YOUR ASSIGNMENT: Report every line of the source data below that contains the word "front". Case counts.

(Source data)
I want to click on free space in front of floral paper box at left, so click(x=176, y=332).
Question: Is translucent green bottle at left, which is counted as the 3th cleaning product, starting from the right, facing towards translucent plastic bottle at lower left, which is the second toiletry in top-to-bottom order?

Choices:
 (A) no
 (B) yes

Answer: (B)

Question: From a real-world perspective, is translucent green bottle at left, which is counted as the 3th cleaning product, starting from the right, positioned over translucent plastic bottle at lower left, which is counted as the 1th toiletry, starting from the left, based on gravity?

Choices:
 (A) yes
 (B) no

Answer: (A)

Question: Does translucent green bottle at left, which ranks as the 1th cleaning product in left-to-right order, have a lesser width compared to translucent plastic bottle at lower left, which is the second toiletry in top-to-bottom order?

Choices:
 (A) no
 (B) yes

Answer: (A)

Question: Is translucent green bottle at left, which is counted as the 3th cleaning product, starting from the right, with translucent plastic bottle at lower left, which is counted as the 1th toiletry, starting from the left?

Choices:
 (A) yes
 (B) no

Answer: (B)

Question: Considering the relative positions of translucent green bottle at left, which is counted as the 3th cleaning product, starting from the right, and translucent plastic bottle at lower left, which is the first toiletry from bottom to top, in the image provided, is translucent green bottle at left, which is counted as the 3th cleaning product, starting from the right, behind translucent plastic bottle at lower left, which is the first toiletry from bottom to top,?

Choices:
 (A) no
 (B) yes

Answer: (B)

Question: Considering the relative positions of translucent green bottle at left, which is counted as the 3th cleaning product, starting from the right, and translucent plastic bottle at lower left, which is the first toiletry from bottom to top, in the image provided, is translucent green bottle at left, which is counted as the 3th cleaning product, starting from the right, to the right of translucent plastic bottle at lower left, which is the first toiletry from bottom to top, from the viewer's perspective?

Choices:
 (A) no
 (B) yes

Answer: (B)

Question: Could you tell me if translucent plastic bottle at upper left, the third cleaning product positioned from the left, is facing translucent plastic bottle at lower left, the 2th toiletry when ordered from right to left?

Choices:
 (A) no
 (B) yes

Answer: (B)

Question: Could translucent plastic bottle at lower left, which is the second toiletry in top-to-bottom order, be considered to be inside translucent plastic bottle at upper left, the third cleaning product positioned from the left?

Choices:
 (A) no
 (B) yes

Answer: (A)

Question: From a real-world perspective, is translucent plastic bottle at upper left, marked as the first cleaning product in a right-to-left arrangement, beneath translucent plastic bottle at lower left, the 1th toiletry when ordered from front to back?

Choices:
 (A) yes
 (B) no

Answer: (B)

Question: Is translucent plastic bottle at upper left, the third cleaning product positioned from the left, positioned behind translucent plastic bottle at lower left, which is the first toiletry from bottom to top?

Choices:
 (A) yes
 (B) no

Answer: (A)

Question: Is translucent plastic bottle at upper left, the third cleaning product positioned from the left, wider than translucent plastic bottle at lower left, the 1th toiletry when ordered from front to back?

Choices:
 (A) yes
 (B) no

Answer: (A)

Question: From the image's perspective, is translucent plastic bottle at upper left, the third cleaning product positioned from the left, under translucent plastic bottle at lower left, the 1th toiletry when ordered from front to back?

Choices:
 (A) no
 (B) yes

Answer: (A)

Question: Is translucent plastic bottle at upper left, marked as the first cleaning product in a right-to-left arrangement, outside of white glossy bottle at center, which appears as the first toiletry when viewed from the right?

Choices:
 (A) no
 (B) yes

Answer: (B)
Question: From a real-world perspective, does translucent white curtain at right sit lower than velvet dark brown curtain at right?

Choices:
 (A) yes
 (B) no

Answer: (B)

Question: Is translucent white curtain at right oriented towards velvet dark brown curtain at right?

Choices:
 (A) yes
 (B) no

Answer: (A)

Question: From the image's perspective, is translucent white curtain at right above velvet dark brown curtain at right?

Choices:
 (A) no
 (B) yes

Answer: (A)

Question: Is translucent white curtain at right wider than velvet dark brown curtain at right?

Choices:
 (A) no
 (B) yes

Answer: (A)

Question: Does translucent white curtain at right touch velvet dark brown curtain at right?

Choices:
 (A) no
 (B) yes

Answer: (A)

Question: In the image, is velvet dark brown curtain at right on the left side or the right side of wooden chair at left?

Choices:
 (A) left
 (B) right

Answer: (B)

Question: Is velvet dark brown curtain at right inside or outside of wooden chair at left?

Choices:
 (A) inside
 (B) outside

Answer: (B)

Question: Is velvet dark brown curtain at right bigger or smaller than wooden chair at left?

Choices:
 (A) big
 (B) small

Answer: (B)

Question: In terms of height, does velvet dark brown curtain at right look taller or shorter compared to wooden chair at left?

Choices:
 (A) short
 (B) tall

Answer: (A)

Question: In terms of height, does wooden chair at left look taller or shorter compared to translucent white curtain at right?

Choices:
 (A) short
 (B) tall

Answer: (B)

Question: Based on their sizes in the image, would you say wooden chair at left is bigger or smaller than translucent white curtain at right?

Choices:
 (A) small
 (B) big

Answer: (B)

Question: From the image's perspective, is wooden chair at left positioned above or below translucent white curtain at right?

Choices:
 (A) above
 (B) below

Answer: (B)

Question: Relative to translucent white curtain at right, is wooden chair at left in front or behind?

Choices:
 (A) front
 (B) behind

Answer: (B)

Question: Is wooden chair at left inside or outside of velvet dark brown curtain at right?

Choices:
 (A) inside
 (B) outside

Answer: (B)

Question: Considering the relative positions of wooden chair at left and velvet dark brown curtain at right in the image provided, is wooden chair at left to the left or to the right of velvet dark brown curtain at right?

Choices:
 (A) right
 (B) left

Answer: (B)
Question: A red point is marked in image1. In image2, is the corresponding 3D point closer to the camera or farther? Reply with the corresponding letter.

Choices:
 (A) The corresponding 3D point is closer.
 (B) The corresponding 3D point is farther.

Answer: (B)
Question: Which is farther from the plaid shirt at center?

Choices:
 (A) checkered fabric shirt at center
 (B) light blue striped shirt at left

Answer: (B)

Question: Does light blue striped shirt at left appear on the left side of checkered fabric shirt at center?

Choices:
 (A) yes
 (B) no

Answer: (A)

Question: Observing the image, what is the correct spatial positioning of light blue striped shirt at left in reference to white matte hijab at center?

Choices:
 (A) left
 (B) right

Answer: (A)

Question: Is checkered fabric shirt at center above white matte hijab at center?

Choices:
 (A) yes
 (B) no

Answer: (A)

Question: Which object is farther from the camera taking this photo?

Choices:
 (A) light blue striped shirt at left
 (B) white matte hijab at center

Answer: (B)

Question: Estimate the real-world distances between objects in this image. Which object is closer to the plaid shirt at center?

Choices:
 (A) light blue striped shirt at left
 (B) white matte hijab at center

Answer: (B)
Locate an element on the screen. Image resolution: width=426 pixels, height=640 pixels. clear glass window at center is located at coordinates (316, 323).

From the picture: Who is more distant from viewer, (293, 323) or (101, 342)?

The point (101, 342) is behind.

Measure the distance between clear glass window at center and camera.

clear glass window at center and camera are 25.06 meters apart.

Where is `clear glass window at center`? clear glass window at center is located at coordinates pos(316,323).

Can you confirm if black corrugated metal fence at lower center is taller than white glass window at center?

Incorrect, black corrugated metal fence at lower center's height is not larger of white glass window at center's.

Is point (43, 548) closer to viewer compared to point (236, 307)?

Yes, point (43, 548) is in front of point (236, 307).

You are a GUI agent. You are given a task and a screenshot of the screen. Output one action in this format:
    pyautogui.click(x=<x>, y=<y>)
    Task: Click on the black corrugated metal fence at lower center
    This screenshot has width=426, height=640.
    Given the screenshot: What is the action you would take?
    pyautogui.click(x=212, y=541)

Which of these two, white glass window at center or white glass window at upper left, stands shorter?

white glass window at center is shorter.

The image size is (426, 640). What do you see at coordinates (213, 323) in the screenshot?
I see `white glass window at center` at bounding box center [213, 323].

THE ANSWER:
I want to click on free space in front of floral paper box at left, so click(x=176, y=332).
Question: From a real-world perspective, is translucent plastic bottle at upper left, marked as the first cleaning product in a right-to-left arrangement, beneath translucent plastic bottle at lower left, the 1th toiletry when ordered from front to back?
Question: Is translucent plastic bottle at upper left, the third cleaning product positioned from the left, wider than translucent plastic bottle at lower left, the 1th toiletry when ordered from front to back?
Question: From the image's perspective, is translucent plastic bottle at upper left, the third cleaning product positioned from the left, under translucent plastic bottle at lower left, the 1th toiletry when ordered from front to back?
Question: Relative to translucent white curtain at right, is wooden chair at left in front or behind?
 (A) front
Yes, point (43, 548) is in front of point (236, 307).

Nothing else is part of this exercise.